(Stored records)
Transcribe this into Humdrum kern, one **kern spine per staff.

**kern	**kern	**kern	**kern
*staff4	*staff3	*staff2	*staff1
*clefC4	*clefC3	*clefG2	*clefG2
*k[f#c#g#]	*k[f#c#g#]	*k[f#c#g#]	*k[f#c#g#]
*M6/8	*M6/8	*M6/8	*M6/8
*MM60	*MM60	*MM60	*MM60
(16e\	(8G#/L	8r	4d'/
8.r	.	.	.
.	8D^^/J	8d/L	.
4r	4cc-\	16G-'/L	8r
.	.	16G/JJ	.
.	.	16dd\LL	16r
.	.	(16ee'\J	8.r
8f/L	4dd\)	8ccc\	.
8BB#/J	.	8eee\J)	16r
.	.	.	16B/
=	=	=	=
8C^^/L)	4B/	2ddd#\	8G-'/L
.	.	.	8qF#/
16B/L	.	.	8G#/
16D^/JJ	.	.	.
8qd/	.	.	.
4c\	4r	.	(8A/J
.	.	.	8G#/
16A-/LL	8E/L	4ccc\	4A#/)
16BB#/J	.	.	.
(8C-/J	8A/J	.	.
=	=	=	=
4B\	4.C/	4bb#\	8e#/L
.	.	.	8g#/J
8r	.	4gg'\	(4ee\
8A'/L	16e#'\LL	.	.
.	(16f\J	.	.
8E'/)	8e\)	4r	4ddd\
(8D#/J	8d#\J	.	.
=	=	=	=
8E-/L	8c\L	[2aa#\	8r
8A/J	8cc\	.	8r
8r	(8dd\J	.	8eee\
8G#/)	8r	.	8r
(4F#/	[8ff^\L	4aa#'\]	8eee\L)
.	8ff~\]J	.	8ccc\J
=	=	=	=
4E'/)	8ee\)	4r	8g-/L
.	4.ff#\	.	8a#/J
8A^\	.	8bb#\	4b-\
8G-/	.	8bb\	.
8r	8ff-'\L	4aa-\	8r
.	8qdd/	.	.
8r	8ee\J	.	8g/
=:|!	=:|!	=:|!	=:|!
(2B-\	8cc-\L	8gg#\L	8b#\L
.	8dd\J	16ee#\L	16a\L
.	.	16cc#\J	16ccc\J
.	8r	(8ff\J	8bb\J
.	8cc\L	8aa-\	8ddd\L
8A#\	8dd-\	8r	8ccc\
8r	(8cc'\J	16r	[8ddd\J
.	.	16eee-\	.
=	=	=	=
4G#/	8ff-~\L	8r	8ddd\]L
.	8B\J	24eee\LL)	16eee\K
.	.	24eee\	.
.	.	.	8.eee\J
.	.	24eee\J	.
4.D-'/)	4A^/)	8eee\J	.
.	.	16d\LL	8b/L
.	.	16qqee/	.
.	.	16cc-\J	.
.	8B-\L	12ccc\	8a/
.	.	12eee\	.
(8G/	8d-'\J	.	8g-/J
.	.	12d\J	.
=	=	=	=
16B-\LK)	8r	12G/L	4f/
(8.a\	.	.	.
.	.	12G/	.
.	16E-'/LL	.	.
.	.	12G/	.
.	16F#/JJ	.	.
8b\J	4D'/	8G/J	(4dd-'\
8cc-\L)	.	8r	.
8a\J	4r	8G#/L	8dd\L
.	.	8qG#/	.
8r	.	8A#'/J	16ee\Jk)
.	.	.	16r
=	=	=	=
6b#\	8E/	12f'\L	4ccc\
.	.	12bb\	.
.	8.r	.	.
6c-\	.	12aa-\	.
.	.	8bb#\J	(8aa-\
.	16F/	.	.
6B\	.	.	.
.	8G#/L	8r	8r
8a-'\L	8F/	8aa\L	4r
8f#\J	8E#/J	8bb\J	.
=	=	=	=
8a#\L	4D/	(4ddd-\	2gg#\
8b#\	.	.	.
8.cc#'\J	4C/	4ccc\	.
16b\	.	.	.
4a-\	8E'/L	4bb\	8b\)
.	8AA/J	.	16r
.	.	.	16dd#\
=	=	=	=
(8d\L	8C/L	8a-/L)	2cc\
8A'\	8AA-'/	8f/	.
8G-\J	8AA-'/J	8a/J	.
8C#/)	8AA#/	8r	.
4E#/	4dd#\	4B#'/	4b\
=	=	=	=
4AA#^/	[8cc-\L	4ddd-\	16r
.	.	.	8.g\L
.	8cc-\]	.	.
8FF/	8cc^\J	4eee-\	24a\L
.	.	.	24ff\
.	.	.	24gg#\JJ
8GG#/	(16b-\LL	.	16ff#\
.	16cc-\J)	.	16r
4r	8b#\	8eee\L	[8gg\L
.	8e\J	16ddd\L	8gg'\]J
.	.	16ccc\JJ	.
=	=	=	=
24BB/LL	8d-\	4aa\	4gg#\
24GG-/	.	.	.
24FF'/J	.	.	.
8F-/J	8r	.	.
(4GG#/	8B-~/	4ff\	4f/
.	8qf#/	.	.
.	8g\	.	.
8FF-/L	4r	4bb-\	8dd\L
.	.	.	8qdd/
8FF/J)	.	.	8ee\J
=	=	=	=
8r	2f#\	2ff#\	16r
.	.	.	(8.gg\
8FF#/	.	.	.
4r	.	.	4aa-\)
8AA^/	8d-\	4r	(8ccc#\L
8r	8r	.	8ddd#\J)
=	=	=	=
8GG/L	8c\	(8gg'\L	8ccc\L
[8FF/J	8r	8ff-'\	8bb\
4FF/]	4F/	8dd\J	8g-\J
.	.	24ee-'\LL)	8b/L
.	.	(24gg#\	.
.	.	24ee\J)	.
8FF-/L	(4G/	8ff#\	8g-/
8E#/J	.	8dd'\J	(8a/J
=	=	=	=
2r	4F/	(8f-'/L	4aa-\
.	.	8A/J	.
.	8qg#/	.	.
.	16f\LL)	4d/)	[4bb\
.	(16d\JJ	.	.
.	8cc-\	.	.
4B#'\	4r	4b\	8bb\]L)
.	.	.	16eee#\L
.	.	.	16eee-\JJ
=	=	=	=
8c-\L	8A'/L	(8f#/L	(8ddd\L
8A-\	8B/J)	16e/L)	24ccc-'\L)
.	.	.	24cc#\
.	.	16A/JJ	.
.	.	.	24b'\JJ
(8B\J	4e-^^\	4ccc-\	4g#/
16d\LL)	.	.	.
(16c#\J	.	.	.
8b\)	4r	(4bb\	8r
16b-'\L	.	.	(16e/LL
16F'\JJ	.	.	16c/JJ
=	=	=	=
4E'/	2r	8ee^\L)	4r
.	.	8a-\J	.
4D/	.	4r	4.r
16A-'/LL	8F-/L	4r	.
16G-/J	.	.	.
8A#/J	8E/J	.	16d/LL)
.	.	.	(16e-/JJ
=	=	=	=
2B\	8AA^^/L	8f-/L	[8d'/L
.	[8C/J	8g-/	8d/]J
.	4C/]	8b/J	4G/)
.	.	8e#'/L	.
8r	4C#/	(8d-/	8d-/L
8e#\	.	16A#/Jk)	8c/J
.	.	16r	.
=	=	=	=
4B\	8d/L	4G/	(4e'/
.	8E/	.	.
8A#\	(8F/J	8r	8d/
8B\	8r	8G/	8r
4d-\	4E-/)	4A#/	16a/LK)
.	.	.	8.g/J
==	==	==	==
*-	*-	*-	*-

● **DO THIS**
Identify every line in the items above that contains the string "kern", and copy each such line in full.

● **WRITTEN ANSWER**
Transcribe this into Humdrum kern, one **kern spine per staff.
**kern	**kern	**kern	**kern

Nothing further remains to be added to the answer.